• _Problem to work on_: Look through the entries below and report how many lines hold the string "AGND". Only the number is wanted.

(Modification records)
● ● ● ●

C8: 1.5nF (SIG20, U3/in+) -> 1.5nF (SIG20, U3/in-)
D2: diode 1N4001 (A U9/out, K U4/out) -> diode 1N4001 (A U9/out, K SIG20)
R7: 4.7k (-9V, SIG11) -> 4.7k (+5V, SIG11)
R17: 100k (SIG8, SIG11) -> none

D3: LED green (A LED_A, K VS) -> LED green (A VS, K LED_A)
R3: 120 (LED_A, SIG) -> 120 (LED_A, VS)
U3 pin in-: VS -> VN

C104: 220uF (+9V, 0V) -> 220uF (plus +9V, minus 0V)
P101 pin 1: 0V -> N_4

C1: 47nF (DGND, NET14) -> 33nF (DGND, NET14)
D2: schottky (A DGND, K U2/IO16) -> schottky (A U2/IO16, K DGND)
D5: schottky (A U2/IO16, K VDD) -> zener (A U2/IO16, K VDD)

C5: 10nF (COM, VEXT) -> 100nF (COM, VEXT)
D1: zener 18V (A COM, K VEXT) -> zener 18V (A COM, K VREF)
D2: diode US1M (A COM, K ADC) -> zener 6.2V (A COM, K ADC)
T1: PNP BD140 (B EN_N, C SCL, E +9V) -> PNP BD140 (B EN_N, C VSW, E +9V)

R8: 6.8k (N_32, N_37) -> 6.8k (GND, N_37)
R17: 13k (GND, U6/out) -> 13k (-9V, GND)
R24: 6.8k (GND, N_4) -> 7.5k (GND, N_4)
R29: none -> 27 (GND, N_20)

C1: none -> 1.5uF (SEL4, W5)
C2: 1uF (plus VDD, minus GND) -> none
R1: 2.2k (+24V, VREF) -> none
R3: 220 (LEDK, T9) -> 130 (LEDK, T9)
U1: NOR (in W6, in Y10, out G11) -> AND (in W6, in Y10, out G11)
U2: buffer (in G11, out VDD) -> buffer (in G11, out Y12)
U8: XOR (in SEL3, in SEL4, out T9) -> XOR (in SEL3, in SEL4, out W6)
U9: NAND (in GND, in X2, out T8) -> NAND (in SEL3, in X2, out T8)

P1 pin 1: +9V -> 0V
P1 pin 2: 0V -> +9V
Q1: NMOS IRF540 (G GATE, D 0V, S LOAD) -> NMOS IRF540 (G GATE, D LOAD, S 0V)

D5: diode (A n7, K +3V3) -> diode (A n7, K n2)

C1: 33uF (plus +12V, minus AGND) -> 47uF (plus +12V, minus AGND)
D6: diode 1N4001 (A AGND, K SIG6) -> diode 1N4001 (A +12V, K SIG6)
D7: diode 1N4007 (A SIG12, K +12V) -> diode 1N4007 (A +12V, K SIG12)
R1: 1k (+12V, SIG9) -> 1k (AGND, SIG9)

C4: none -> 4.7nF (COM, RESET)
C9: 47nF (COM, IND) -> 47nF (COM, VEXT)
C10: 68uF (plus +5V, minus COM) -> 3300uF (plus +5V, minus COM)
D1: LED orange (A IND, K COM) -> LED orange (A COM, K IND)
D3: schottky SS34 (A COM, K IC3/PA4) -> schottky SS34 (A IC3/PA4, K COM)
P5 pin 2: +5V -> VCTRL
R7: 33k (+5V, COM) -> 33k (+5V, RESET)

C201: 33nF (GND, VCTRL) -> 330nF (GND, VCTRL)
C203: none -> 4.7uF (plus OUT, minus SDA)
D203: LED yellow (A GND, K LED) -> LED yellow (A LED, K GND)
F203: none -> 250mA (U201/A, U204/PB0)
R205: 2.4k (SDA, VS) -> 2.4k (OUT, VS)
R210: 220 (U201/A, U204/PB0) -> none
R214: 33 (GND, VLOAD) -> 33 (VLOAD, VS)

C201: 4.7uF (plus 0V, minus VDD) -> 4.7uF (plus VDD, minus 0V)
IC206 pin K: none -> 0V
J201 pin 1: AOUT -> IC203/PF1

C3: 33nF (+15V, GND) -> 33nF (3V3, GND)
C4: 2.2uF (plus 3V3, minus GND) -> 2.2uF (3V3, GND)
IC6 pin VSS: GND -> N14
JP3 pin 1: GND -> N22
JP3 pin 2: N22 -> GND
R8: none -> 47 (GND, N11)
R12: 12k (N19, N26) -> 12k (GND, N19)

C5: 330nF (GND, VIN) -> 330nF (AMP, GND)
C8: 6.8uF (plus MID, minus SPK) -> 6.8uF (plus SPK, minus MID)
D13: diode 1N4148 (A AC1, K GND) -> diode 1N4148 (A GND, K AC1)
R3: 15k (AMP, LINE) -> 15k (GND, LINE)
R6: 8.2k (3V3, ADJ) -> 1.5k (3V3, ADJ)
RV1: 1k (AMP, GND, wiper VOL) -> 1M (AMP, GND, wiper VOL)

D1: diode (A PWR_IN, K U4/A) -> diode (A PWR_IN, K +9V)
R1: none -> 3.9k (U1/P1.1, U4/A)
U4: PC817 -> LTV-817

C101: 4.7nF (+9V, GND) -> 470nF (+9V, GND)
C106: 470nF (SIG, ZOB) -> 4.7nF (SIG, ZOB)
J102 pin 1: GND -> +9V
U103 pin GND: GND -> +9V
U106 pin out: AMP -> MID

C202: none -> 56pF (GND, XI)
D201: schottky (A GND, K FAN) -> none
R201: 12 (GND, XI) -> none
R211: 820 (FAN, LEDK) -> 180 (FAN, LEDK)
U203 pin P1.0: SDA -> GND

● ● ● ●

• _Answer to this problem_: 3